## Task objective
Without the pictures, output all of the data exactly.

## Extracted data
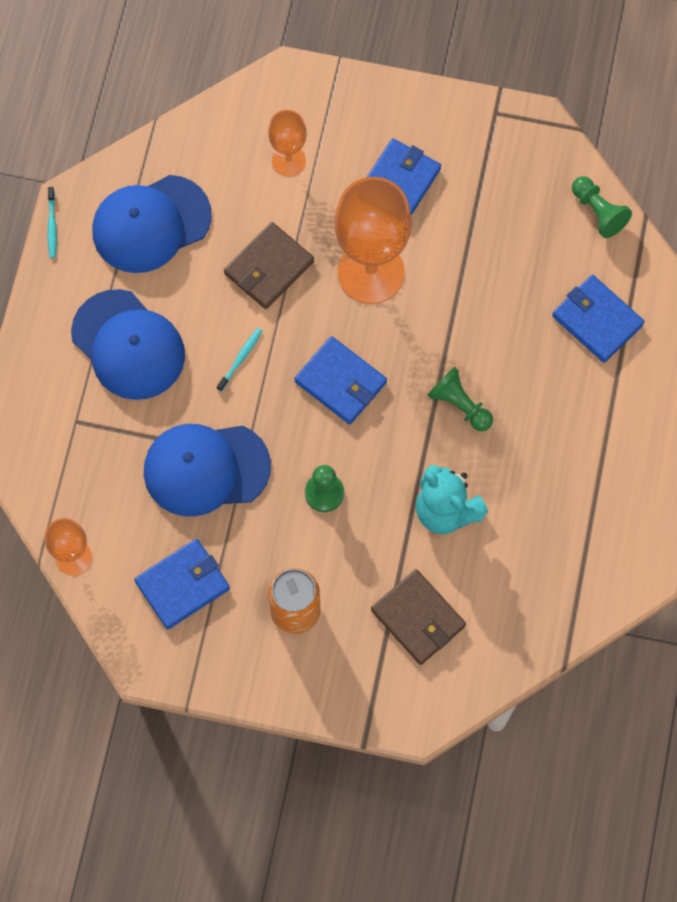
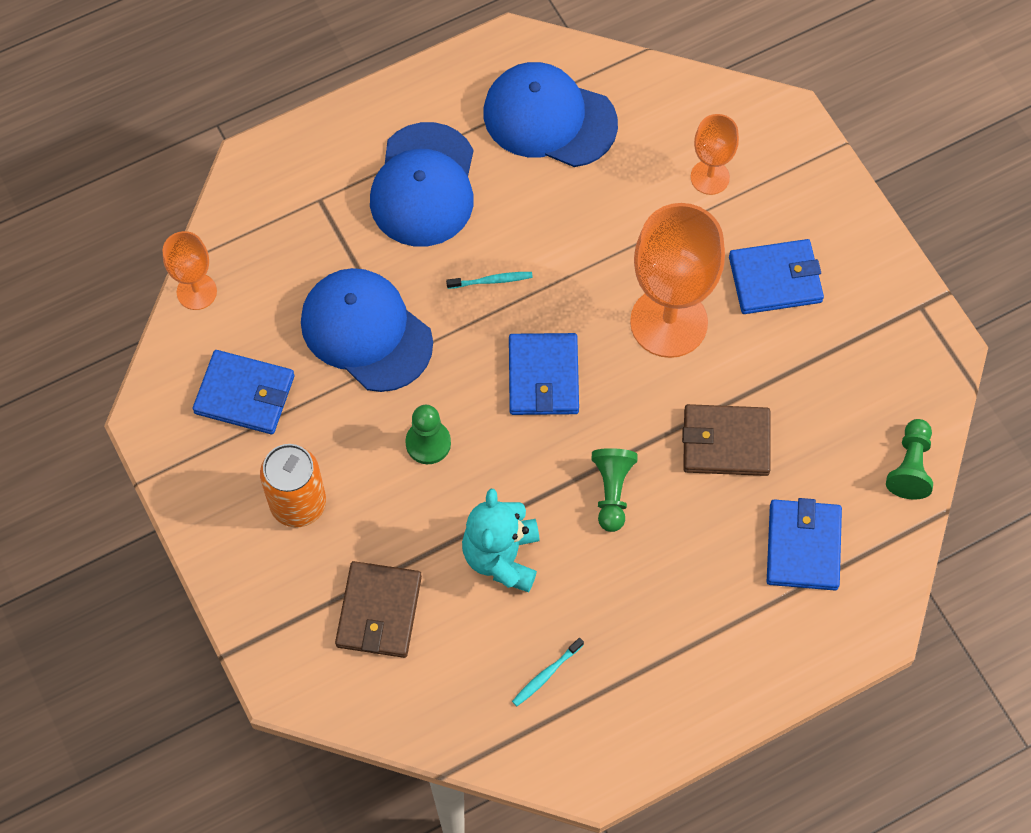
camera: 50 degrees right, 5 degrees down
(52, 226) = (477, 47): turquoise toothbrush -> turquoise toothbrush (546, 675)
(269, 267) = (596, 238): brown wallet -> brown wallet (726, 442)

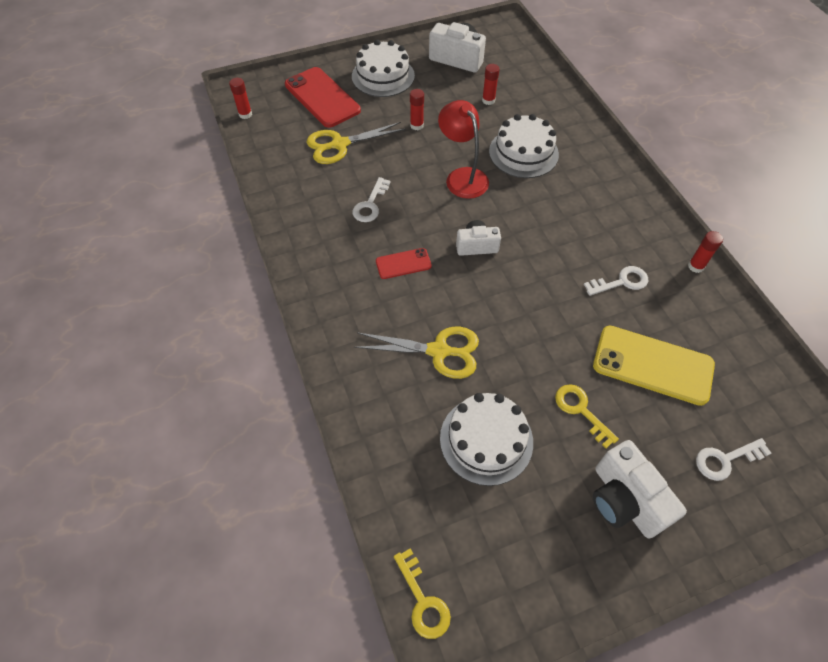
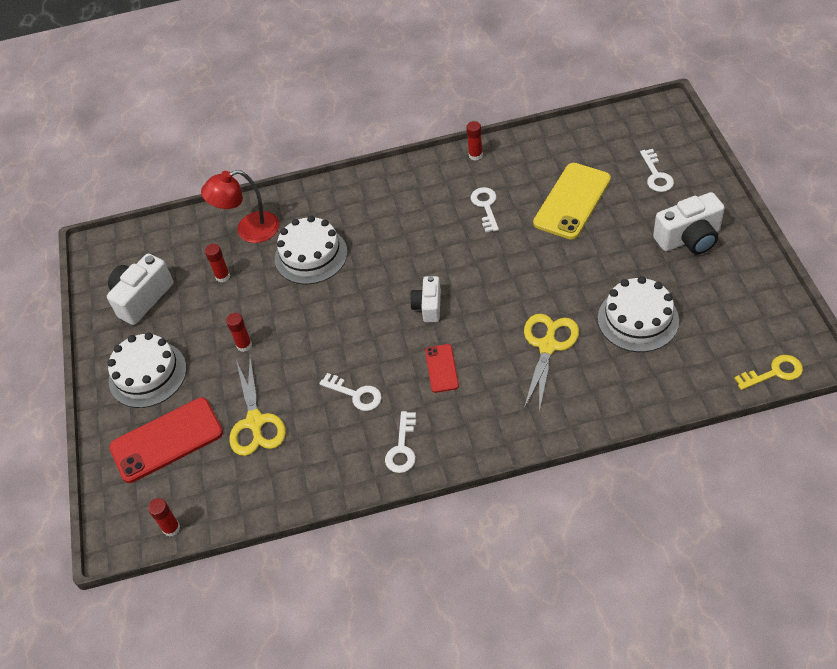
camera: 75 degrees left, 5 degrees down
(315, 243) = (402, 448): none -> white key
(462, 177) = (333, 310): red lamp -> red lamp (249, 230)
(581, 411) = (612, 253): yellow key -> none

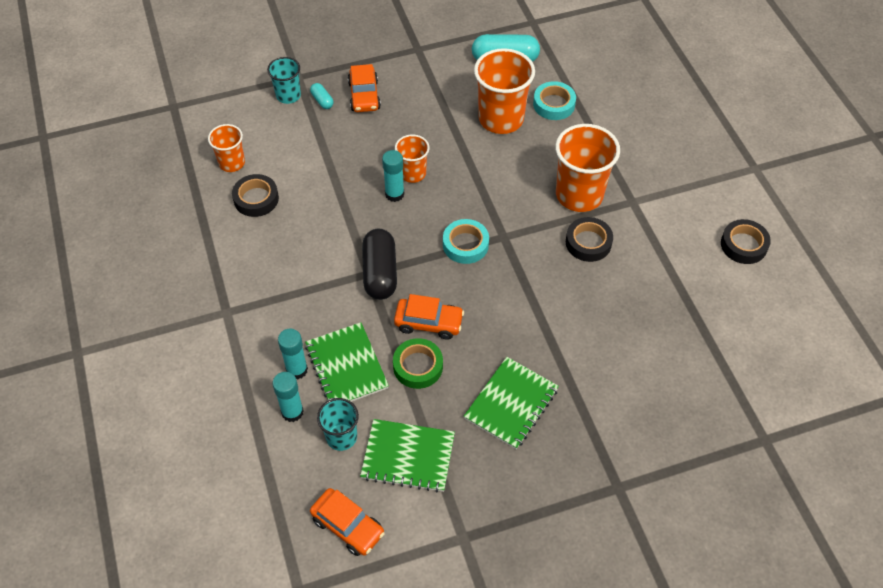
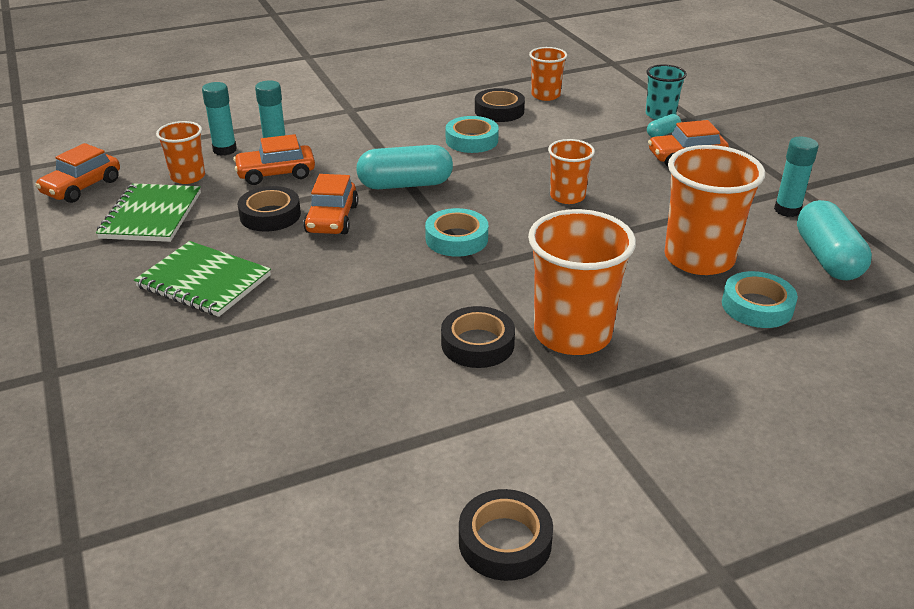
camera: 85 degrees right, 20 degrees down
(309, 223) = (471, 140): none -> turquoise tape
(341, 437) = (188, 177): turquoise cup -> orange cup
(346, 366) = (276, 173): green notebook -> orange car
(380, 273) = (405, 184): black capsule -> turquoise capsule
(394, 194) = (529, 186): turquoise glue stick -> turquoise glue stick (787, 210)
(418, 366) = (270, 215): green tape -> black tape

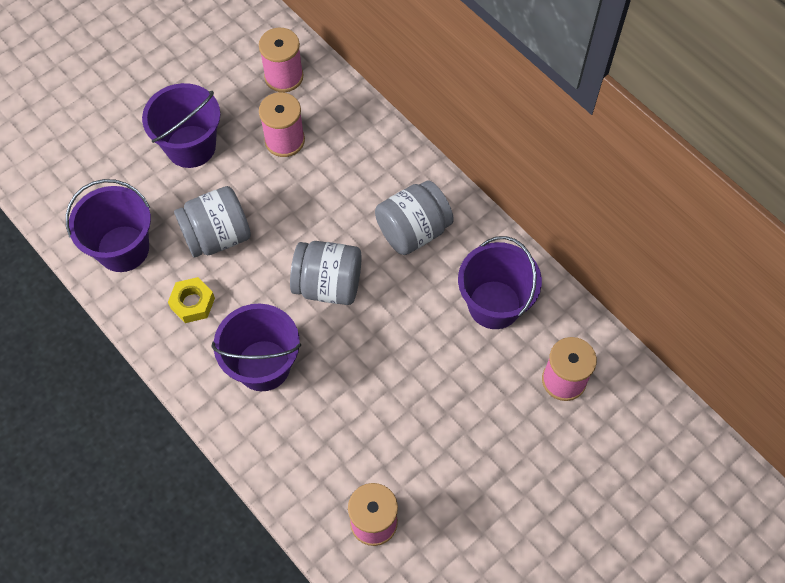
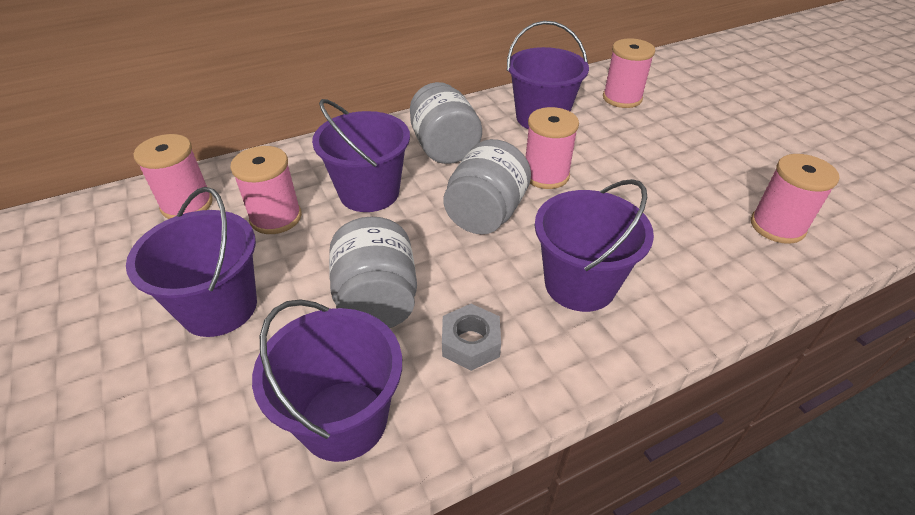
camera: 75 degrees left, 20 degrees down
(192, 303) = (470, 343): yellow nut -> grey nut
(332, 192) = (369, 193): none -> purple bucket
(396, 322) = (546, 175): none -> pink spool

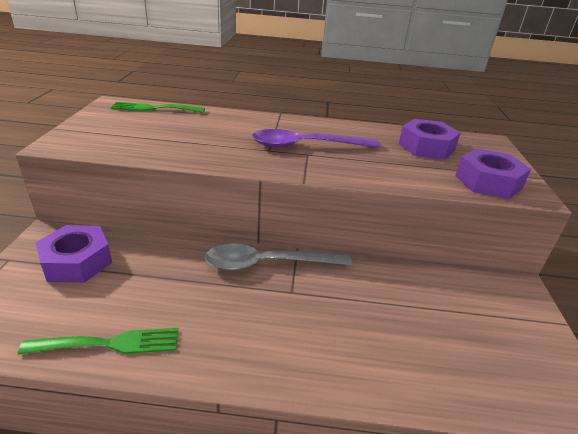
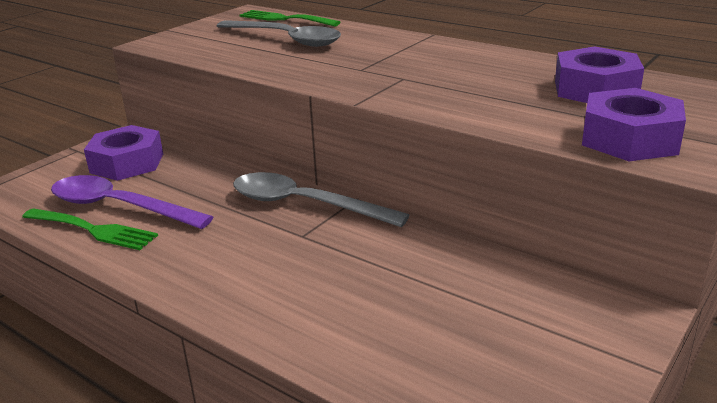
camera: 35 degrees right, 5 degrees down
(178, 128) = (286, 39): none -> grey spoon
(306, 146) = (414, 70): purple spoon -> purple spoon (119, 207)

## Task result
camera: 50 degrees right, 5 degrees down
(52, 226) = (477, 47): turquoise toothbrush -> turquoise toothbrush (546, 675)
(269, 267) = (596, 238): brown wallet -> brown wallet (726, 442)

camera: 75 degrees left, 5 degrees down
(315, 243) = (402, 448): none -> white key
(462, 177) = (333, 310): red lamp -> red lamp (249, 230)
(581, 411) = (612, 253): yellow key -> none

camera: 85 degrees right, 20 degrees down
(309, 223) = (471, 140): none -> turquoise tape
(341, 437) = (188, 177): turquoise cup -> orange cup
(346, 366) = (276, 173): green notebook -> orange car
(380, 273) = (405, 184): black capsule -> turquoise capsule
(394, 194) = (529, 186): turquoise glue stick -> turquoise glue stick (787, 210)
(418, 366) = (270, 215): green tape -> black tape

camera: 75 degrees left, 20 degrees down
(192, 303) = (470, 343): yellow nut -> grey nut
(332, 192) = (369, 193): none -> purple bucket
(396, 322) = (546, 175): none -> pink spool

camera: 35 degrees right, 5 degrees down
(178, 128) = (286, 39): none -> grey spoon
(306, 146) = (414, 70): purple spoon -> purple spoon (119, 207)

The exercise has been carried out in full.